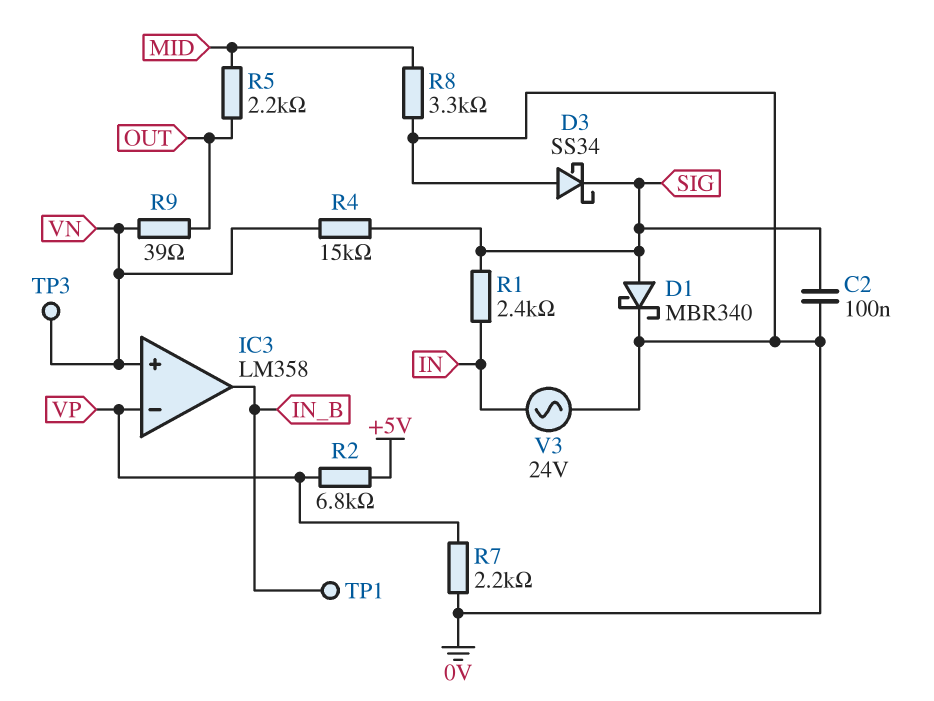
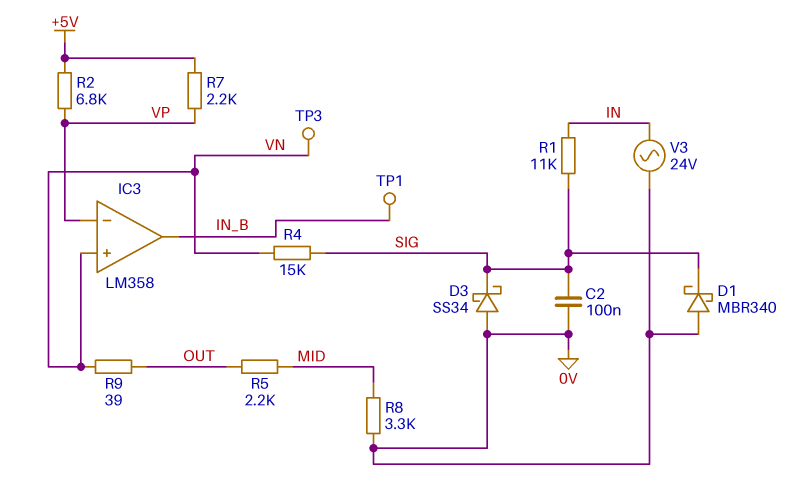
D1: schottky MBR340 (A SIG, K 0V) -> schottky MBR340 (A 0V, K SIG)
R1: 2.4k (IN, SIG) -> 11k (IN, SIG)
R7: 2.2k (0V, VP) -> 2.2k (+5V, VP)

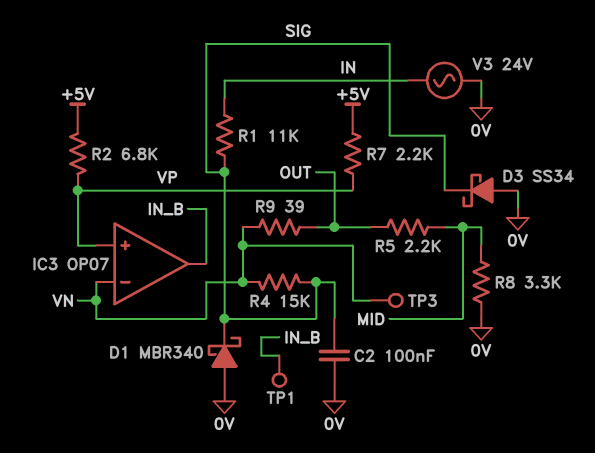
IC3: LM358 -> OP07
IC3 pin in+: VN -> VP
IC3 pin in-: VP -> VN

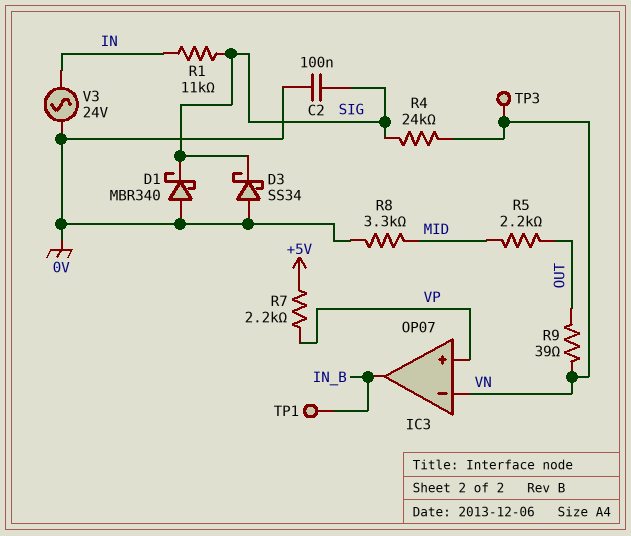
R2: 6.8k (+5V, VP) -> none
R4: 15k (SIG, VN) -> 24k (SIG, VN)

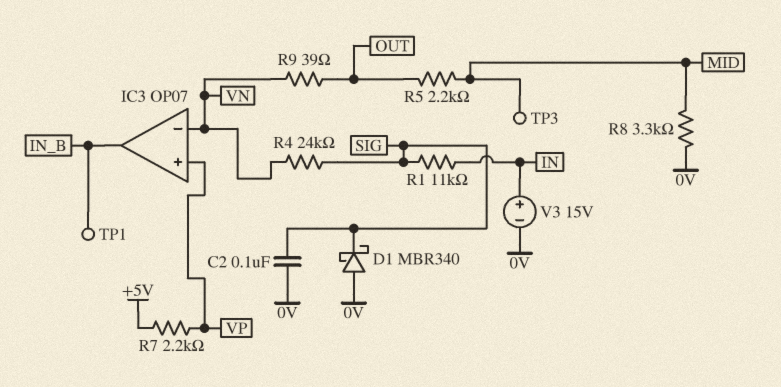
D3: schottky SS34 (A 0V, K SIG) -> none
TP3: test point (VN) -> test point (MID)
V3: AC 24V (0V, IN) -> 15V (plus IN, minus 0V)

*PROBLEM TO SOLVE*. Each line above should be written out again exactly, without any image.

*THE ANSWER*.
D1: schottky MBR340 (A SIG, K 0V) -> schottky MBR340 (A 0V, K SIG)
R1: 2.4k (IN, SIG) -> 11k (IN, SIG)
R7: 2.2k (0V, VP) -> 2.2k (+5V, VP)

IC3: LM358 -> OP07
IC3 pin in+: VN -> VP
IC3 pin in-: VP -> VN

R2: 6.8k (+5V, VP) -> none
R4: 15k (SIG, VN) -> 24k (SIG, VN)

D3: schottky SS34 (A 0V, K SIG) -> none
TP3: test point (VN) -> test point (MID)
V3: AC 24V (0V, IN) -> 15V (plus IN, minus 0V)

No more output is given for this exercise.